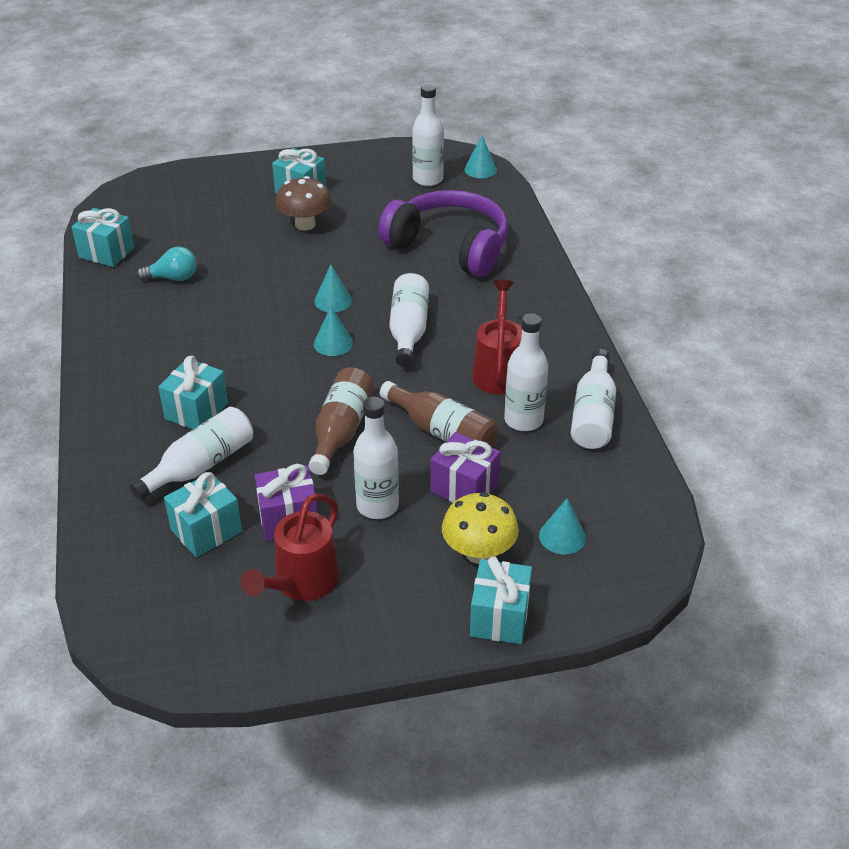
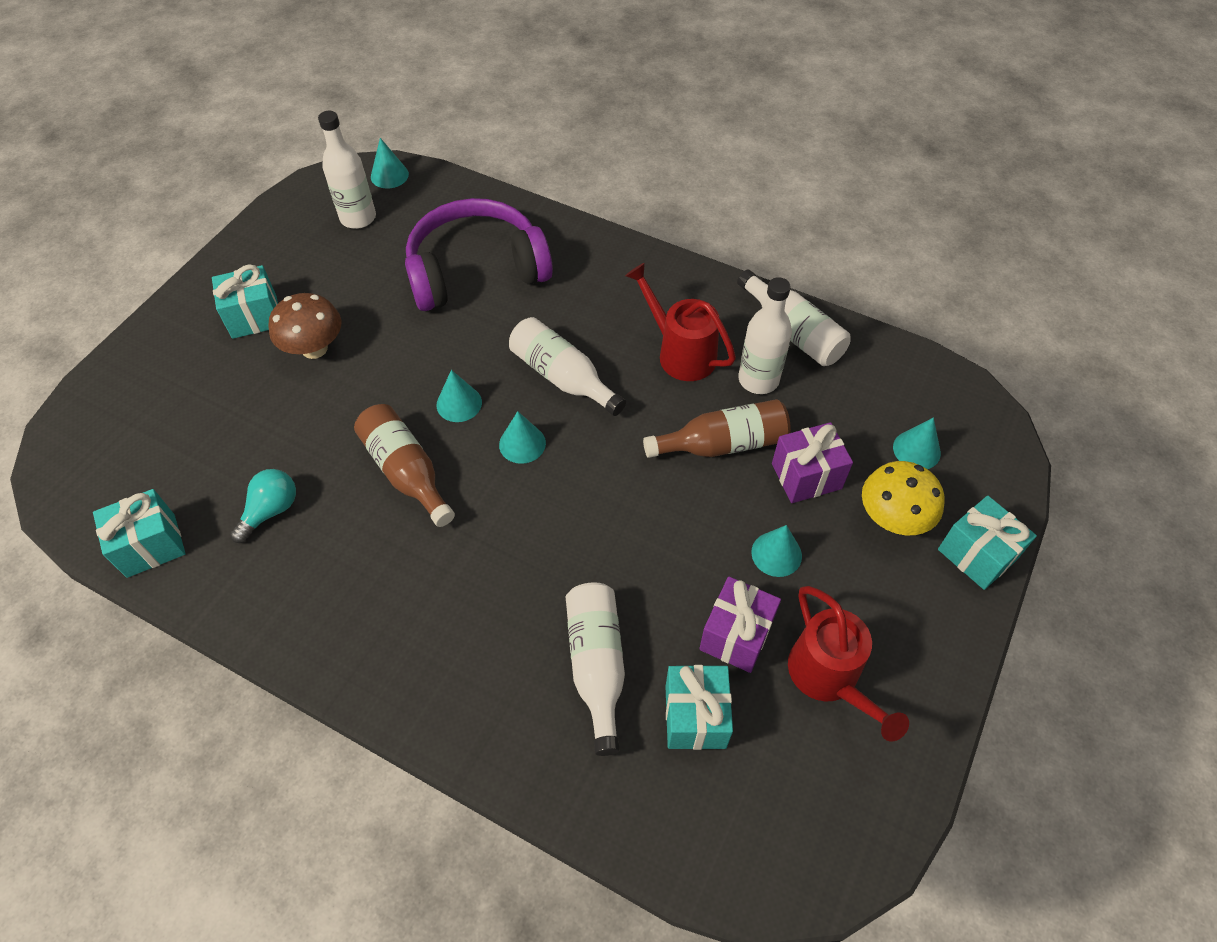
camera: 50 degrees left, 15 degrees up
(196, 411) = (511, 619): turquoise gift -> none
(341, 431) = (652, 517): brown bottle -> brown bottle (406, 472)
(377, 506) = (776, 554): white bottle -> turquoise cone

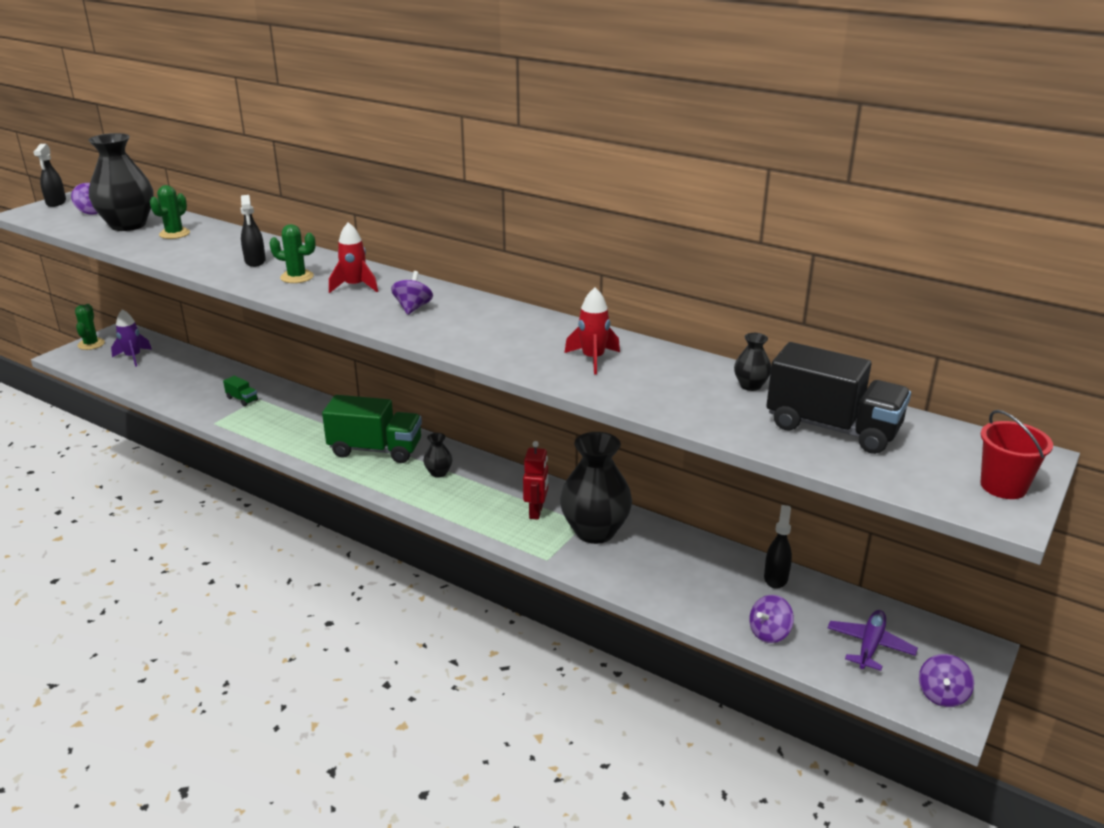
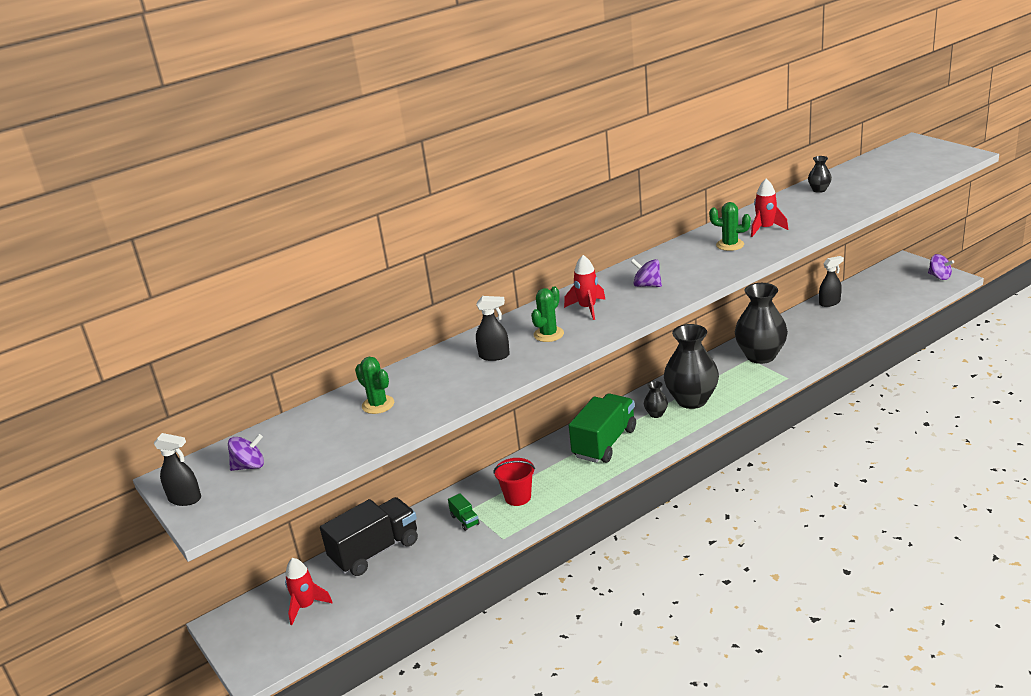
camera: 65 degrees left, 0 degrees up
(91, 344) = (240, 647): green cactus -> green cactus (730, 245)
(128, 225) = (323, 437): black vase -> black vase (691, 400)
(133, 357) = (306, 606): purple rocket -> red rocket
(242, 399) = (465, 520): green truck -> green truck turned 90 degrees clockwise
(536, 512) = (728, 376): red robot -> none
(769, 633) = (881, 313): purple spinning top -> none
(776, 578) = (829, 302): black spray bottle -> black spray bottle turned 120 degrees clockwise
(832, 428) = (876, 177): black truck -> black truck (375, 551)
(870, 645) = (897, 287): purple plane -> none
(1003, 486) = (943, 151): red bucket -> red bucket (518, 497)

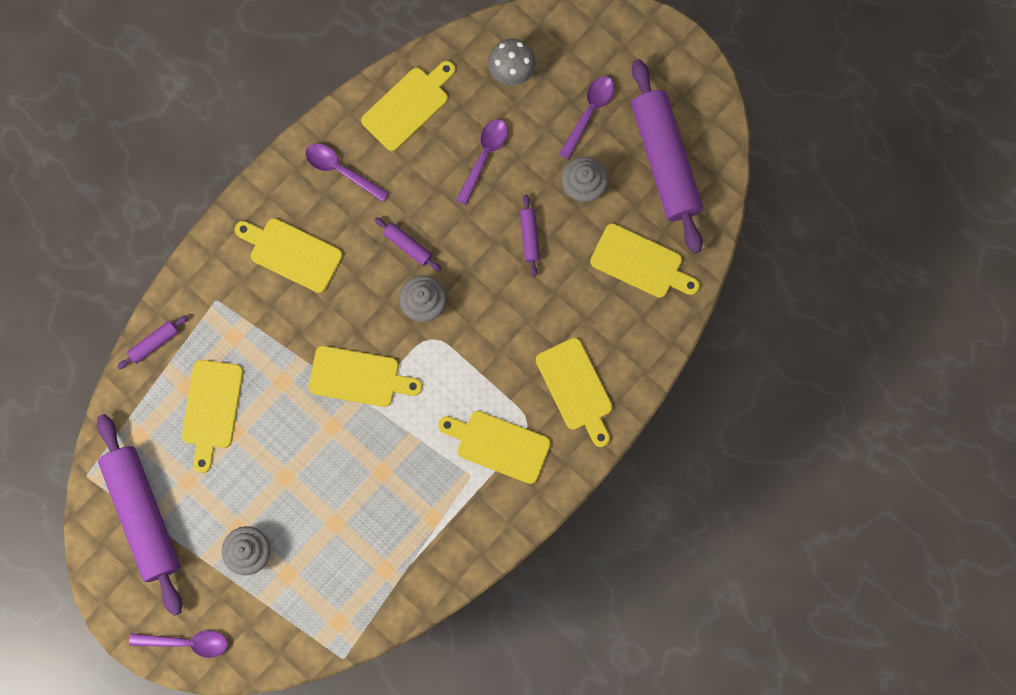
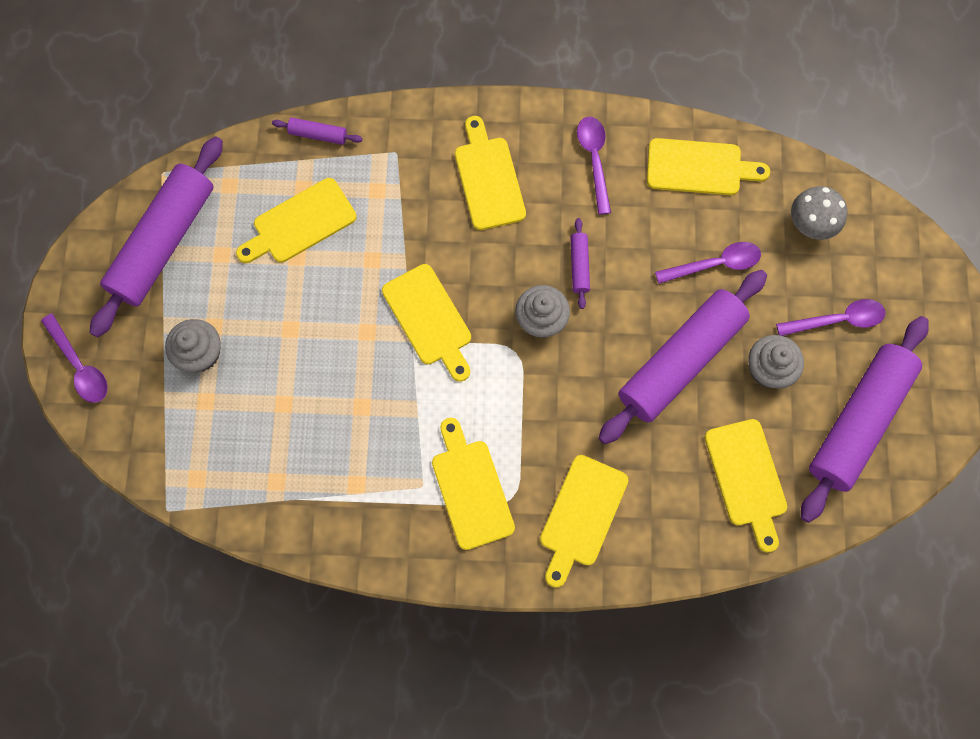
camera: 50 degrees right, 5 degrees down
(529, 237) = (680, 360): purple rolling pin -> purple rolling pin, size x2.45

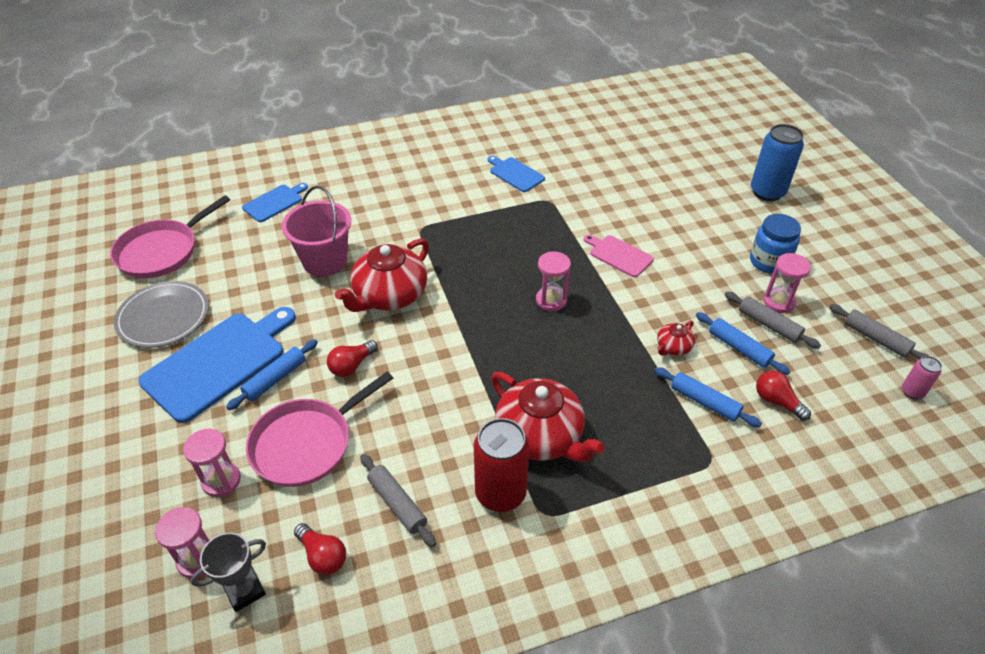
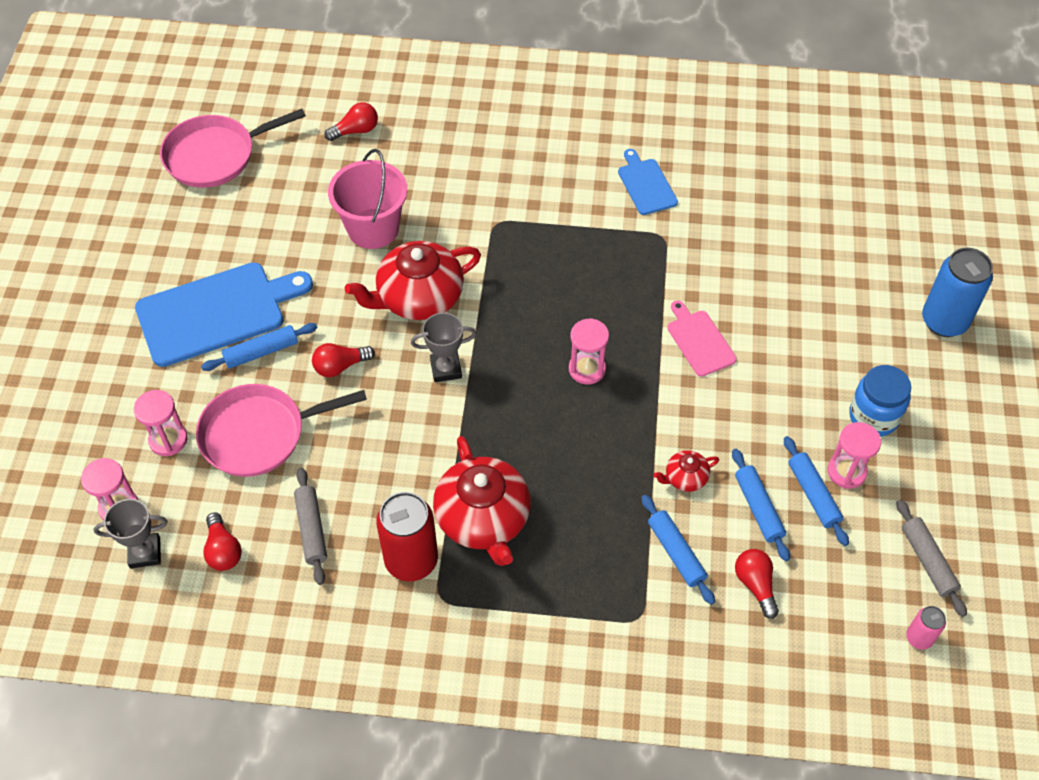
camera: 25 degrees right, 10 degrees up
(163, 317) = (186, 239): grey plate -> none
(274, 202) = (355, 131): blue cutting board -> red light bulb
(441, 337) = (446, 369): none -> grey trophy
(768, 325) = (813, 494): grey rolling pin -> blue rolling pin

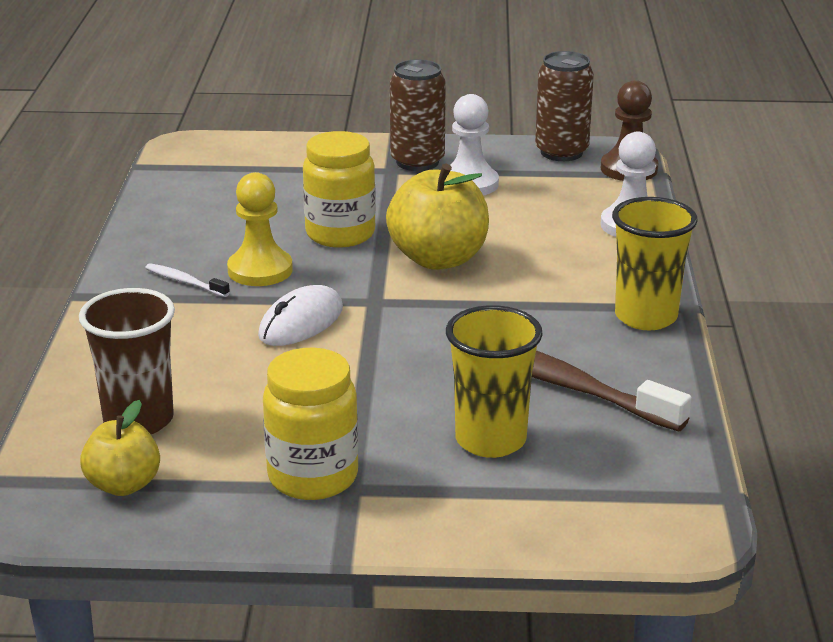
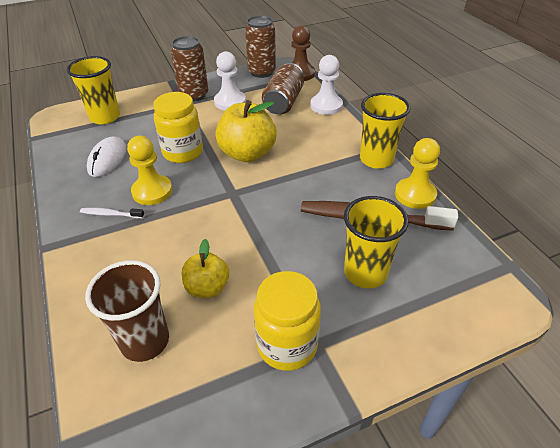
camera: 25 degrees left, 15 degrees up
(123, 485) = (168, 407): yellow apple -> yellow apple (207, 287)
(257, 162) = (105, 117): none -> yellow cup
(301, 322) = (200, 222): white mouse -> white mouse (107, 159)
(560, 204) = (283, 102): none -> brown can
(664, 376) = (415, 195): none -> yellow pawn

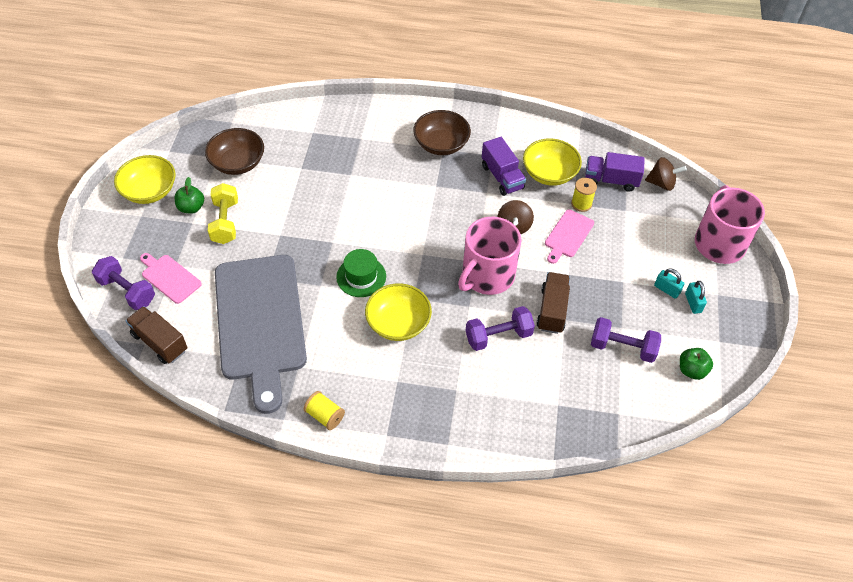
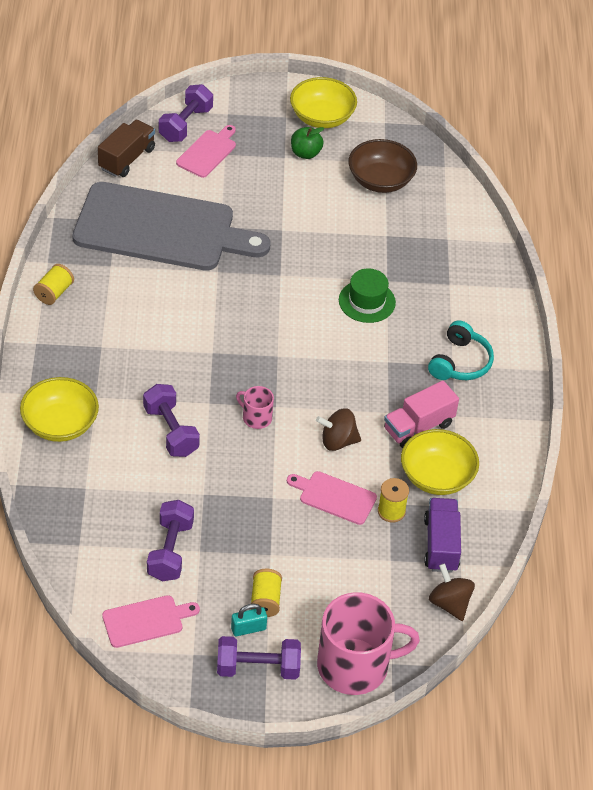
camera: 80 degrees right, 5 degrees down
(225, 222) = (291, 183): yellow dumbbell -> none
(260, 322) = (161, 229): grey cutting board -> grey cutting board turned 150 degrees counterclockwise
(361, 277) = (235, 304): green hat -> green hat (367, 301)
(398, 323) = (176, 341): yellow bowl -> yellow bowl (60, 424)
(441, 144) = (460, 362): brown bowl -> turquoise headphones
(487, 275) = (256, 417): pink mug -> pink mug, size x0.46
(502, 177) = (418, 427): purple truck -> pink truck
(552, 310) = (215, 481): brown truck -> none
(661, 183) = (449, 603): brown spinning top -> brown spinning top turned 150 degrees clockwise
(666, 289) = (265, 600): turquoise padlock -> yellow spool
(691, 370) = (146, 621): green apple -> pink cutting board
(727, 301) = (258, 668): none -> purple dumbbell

What is required: Above are the records; reproduce them exactly and leave out the pictures.

Task answer:
camera: 50 degrees left, 15 degrees up
(196, 411) = (511, 619): turquoise gift -> none
(341, 431) = (652, 517): brown bottle -> brown bottle (406, 472)
(377, 506) = (776, 554): white bottle -> turquoise cone

camera: 65 degrees left, 0 degrees up
(91, 344) = (240, 647): green cactus -> green cactus (730, 245)
(128, 225) = (323, 437): black vase -> black vase (691, 400)
(133, 357) = (306, 606): purple rocket -> red rocket
(242, 399) = (465, 520): green truck -> green truck turned 90 degrees clockwise
(536, 512) = (728, 376): red robot -> none
(769, 633) = (881, 313): purple spinning top -> none
(776, 578) = (829, 302): black spray bottle -> black spray bottle turned 120 degrees clockwise
(832, 428) = (876, 177): black truck -> black truck (375, 551)
(870, 645) = (897, 287): purple plane -> none
(1003, 486) = (943, 151): red bucket -> red bucket (518, 497)

camera: 50 degrees right, 5 degrees down
(529, 237) = (680, 360): purple rolling pin -> purple rolling pin, size x2.45

camera: 25 degrees right, 10 degrees up
(163, 317) = (186, 239): grey plate -> none
(274, 202) = (355, 131): blue cutting board -> red light bulb
(441, 337) = (446, 369): none -> grey trophy
(768, 325) = (813, 494): grey rolling pin -> blue rolling pin

camera: 25 degrees left, 15 degrees up
(123, 485) = (168, 407): yellow apple -> yellow apple (207, 287)
(257, 162) = (105, 117): none -> yellow cup
(301, 322) = (200, 222): white mouse -> white mouse (107, 159)
(560, 204) = (283, 102): none -> brown can
(664, 376) = (415, 195): none -> yellow pawn

camera: 80 degrees right, 5 degrees down
(225, 222) = (291, 183): yellow dumbbell -> none
(260, 322) = (161, 229): grey cutting board -> grey cutting board turned 150 degrees counterclockwise
(361, 277) = (235, 304): green hat -> green hat (367, 301)
(398, 323) = (176, 341): yellow bowl -> yellow bowl (60, 424)
(441, 144) = (460, 362): brown bowl -> turquoise headphones
(487, 275) = (256, 417): pink mug -> pink mug, size x0.46
(502, 177) = (418, 427): purple truck -> pink truck
(552, 310) = (215, 481): brown truck -> none
(661, 183) = (449, 603): brown spinning top -> brown spinning top turned 150 degrees clockwise
(666, 289) = (265, 600): turquoise padlock -> yellow spool
(691, 370) = (146, 621): green apple -> pink cutting board
(727, 301) = (258, 668): none -> purple dumbbell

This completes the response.